Stored entries:
◇ ◇ ◇
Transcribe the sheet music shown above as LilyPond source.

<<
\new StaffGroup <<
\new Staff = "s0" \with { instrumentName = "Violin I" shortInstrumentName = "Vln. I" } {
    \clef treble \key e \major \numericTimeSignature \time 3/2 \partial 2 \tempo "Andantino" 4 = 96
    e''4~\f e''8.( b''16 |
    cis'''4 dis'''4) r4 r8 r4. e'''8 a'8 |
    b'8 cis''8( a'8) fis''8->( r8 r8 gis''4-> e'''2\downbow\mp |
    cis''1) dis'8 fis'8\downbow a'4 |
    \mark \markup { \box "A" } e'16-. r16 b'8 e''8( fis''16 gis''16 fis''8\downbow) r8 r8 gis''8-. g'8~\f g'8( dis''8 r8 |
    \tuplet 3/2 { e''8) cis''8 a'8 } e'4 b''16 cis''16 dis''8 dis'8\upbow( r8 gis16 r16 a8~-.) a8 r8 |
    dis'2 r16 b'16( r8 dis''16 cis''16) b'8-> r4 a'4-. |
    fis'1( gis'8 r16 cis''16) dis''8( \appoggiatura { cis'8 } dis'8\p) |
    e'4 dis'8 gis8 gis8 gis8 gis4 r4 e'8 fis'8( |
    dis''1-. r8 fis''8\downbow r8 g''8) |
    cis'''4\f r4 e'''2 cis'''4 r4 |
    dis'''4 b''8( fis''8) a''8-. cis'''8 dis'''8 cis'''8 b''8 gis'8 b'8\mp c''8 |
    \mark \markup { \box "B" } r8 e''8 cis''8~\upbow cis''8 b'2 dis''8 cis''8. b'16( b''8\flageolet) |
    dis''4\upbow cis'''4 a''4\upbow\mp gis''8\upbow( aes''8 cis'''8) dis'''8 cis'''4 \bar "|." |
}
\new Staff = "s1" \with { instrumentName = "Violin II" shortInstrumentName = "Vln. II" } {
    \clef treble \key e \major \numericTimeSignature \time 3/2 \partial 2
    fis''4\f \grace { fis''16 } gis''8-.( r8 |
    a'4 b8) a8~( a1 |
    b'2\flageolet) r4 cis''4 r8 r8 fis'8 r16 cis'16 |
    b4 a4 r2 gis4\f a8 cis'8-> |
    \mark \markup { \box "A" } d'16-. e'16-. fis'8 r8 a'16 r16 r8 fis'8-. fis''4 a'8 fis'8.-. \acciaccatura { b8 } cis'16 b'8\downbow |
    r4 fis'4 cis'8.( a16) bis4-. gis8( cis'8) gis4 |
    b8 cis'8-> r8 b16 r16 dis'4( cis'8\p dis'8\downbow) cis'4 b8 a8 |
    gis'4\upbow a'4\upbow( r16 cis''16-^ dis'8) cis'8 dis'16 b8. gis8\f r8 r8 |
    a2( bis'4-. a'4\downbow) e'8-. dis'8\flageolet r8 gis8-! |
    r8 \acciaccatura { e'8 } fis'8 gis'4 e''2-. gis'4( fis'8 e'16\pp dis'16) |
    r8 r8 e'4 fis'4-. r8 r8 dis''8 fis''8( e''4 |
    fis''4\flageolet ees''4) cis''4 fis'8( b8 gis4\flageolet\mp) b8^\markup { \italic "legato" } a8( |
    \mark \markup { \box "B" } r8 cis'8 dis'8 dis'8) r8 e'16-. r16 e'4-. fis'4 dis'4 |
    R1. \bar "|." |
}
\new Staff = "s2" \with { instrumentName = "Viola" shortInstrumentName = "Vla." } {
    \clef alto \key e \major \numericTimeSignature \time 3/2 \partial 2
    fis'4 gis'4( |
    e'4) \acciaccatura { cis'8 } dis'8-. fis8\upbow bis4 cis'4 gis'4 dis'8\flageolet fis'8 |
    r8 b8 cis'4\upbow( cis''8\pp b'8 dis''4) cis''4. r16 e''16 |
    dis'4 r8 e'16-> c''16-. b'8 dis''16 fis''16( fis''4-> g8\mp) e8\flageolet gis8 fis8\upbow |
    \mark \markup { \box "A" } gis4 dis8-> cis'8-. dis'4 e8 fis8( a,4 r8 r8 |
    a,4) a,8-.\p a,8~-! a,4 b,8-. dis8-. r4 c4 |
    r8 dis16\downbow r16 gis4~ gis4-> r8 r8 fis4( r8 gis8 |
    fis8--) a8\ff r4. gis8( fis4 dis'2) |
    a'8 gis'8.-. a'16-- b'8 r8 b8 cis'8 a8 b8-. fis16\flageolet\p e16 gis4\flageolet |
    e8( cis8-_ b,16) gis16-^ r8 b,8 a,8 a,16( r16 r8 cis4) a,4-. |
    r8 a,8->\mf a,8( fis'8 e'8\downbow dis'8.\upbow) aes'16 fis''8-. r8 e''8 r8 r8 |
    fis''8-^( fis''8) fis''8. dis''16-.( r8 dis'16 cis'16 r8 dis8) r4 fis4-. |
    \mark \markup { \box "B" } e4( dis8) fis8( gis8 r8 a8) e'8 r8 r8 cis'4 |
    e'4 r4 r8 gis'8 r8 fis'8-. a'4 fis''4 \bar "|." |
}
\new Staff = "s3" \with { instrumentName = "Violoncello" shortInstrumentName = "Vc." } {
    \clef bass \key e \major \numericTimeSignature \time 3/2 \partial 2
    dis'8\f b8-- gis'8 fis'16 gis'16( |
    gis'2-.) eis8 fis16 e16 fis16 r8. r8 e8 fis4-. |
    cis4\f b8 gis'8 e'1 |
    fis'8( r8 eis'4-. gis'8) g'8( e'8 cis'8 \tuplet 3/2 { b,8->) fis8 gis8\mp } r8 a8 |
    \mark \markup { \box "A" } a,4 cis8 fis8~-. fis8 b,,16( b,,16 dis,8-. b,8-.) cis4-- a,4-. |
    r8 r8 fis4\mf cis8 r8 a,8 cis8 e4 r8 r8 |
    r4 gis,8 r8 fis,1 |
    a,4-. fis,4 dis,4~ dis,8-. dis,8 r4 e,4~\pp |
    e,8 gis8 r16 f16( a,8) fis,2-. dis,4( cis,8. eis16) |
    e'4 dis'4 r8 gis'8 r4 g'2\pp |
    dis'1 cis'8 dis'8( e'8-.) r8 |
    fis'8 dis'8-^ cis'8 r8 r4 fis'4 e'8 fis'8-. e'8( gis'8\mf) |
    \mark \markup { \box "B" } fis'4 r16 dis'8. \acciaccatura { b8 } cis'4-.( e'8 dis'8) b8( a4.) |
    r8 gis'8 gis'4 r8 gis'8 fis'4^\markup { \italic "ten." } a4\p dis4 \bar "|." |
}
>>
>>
◇ ◇ ◇
:: Problem to work on ::
Find every line in the items above that contains the string "with", and copy each of those lines. Matching is case-sensitive.

:: Full answer ::
\new Staff = "s0" \with { instrumentName = "Violin I" shortInstrumentName = "Vln. I" } {
\new Staff = "s1" \with { instrumentName = "Violin II" shortInstrumentName = "Vln. II" } {
\new Staff = "s2" \with { instrumentName = "Viola" shortInstrumentName = "Vla." } {
\new Staff = "s3" \with { instrumentName = "Violoncello" shortInstrumentName = "Vc." } {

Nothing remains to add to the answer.